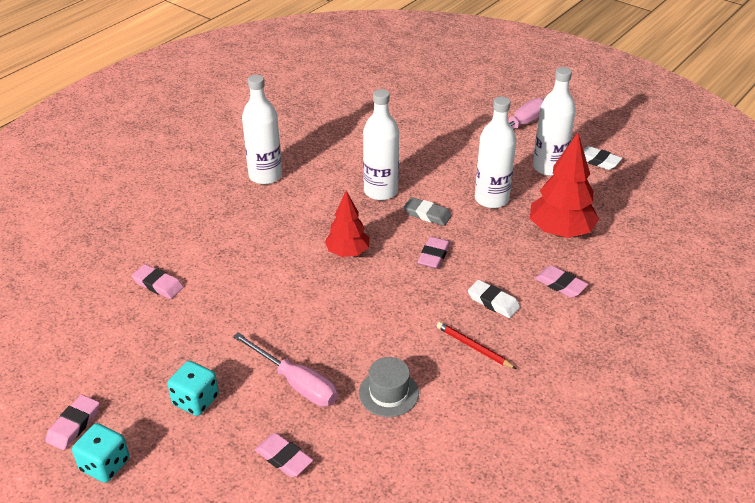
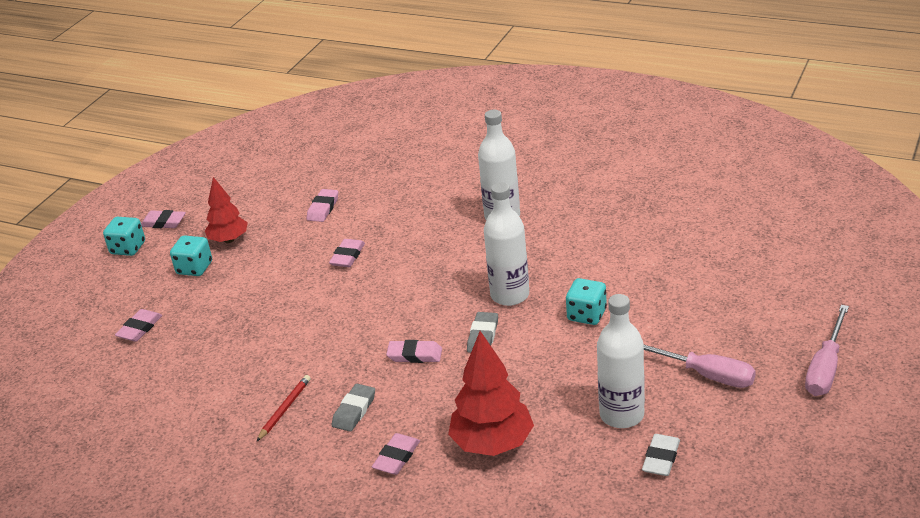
camera: 80 degrees right, 5 degrees down
(258, 277) = (347, 256): none -> pink eraser
(296, 383) = (221, 313): pink screwdriver -> pink screwdriver (825, 367)
(347, 252) = (400, 298): red tree -> red tree (229, 240)
(388, 393) = (216, 368): grey hat -> none
(428, 159) = (586, 315): none -> turquoise dice
(491, 199) = (532, 378): white bottle -> none
(493, 302) = (354, 411): white eraser -> grey eraser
※ ※ ※
▸ What this task involves:
Go through the listing above and write it all out exactly, leaving out any picture.

▸ Exercise output:
camera: 80 degrees right, 5 degrees down
(258, 277) = (347, 256): none -> pink eraser
(296, 383) = (221, 313): pink screwdriver -> pink screwdriver (825, 367)
(347, 252) = (400, 298): red tree -> red tree (229, 240)
(388, 393) = (216, 368): grey hat -> none
(428, 159) = (586, 315): none -> turquoise dice
(491, 199) = (532, 378): white bottle -> none
(493, 302) = (354, 411): white eraser -> grey eraser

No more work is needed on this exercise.